Records provided
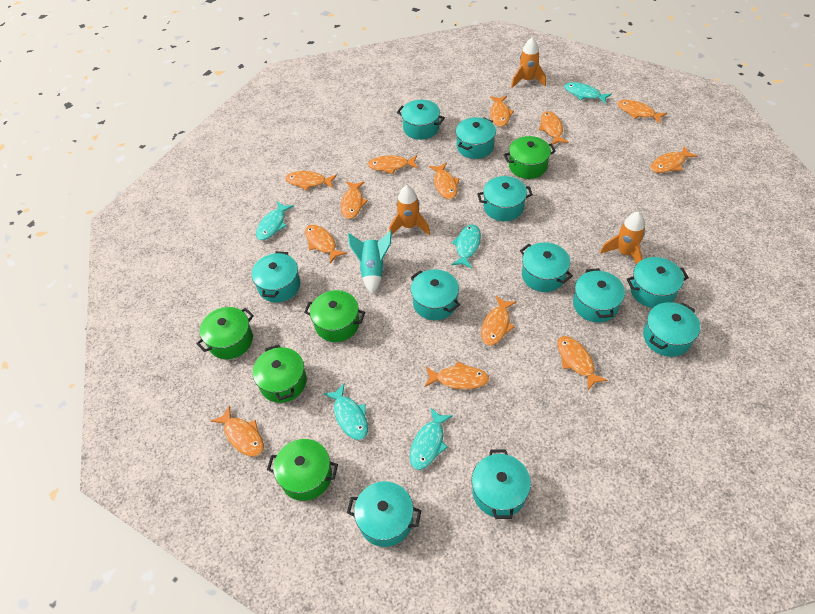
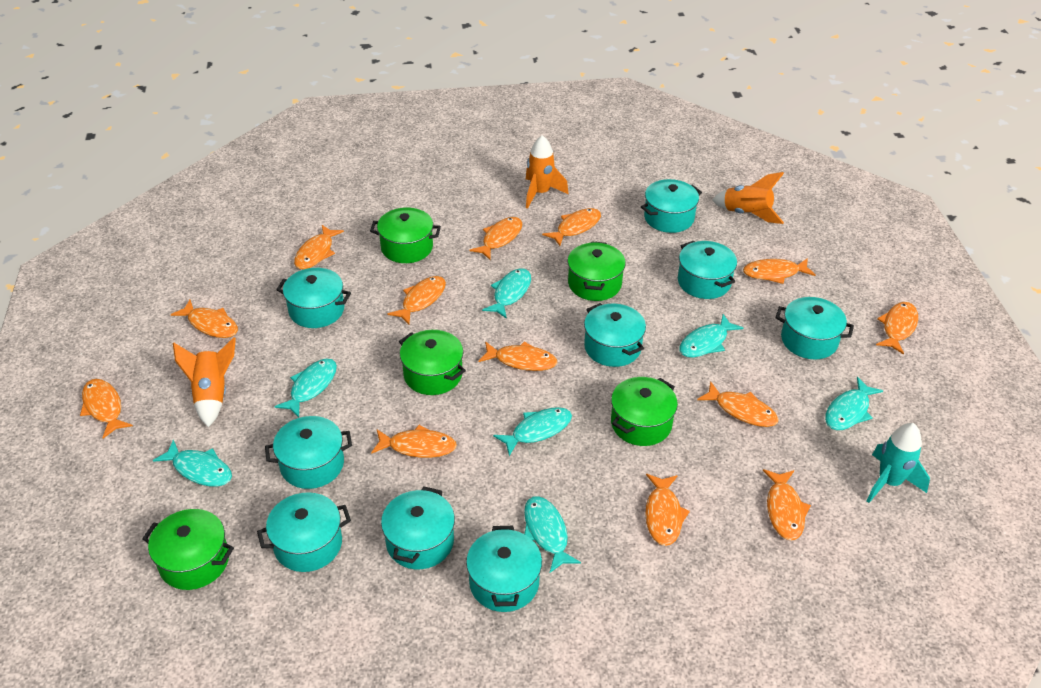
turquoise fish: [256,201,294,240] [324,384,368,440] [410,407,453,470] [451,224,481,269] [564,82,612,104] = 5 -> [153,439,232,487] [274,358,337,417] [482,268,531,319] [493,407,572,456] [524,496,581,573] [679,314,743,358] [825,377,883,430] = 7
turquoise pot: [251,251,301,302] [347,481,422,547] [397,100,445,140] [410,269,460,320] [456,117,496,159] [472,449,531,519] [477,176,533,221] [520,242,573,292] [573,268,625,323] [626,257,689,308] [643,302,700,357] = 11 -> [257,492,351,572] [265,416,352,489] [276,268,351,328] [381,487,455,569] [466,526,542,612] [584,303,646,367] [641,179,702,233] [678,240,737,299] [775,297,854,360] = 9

---

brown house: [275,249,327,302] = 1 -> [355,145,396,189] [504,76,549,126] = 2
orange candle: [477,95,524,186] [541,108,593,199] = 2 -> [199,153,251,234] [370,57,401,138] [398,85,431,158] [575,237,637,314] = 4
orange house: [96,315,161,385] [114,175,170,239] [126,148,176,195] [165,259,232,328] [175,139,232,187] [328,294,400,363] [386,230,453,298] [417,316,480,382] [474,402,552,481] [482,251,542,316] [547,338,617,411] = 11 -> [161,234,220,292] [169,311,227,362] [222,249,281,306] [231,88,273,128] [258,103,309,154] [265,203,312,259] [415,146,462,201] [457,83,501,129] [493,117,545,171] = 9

...

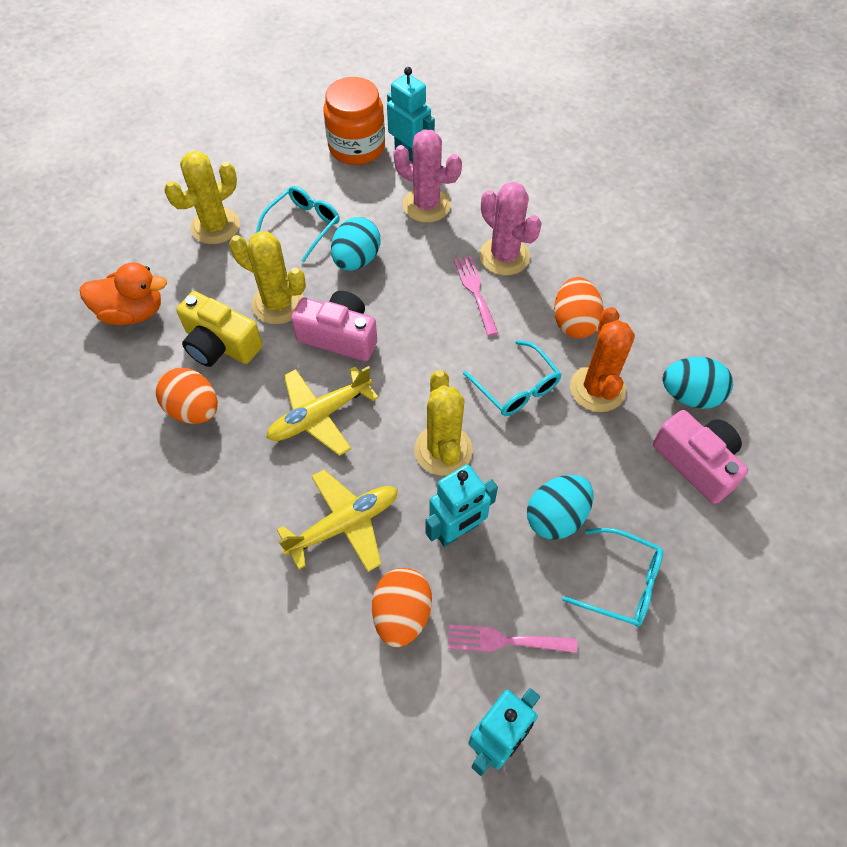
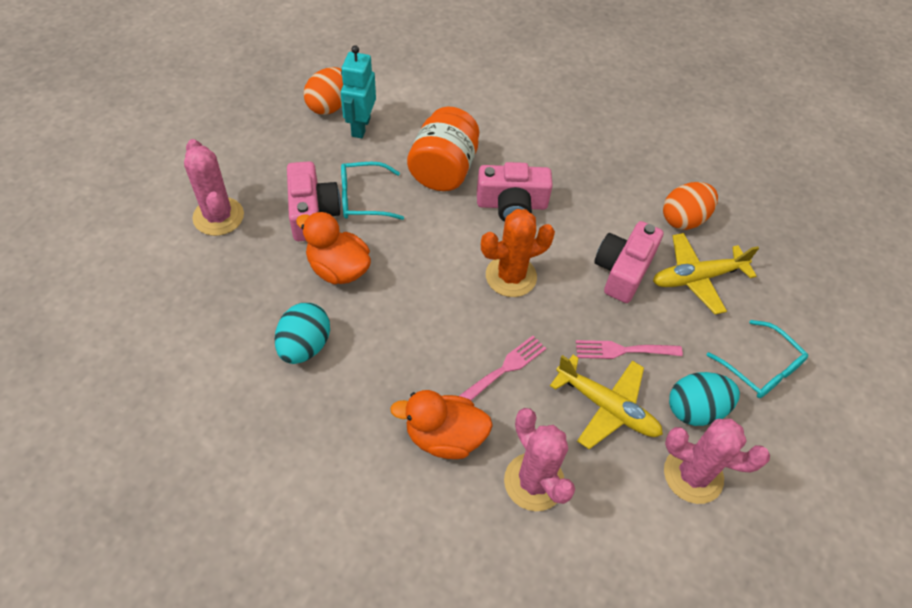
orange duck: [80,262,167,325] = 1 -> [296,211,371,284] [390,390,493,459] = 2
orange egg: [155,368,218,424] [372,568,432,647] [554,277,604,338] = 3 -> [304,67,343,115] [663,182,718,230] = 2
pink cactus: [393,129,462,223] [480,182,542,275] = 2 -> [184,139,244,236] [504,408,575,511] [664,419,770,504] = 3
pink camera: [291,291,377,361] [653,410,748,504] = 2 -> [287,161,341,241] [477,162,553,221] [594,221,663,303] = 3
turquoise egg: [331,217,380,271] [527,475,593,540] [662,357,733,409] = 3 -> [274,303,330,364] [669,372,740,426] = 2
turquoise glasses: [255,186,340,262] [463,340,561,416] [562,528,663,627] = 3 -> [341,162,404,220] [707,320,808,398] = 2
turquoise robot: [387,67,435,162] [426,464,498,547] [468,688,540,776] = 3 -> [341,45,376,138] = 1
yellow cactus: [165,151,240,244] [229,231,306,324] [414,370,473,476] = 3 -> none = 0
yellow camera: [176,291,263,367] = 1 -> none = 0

Goal of the exercise
All that should be written out is the stretch of lines above between the one holding "yellow cactus: [165,151,240,244]" and the one holding "yellow camera: [176,291,263,367]", inclusive, exactly as given.

Answer for the task
yellow cactus: [165,151,240,244] [229,231,306,324] [414,370,473,476] = 3 -> none = 0
yellow camera: [176,291,263,367] = 1 -> none = 0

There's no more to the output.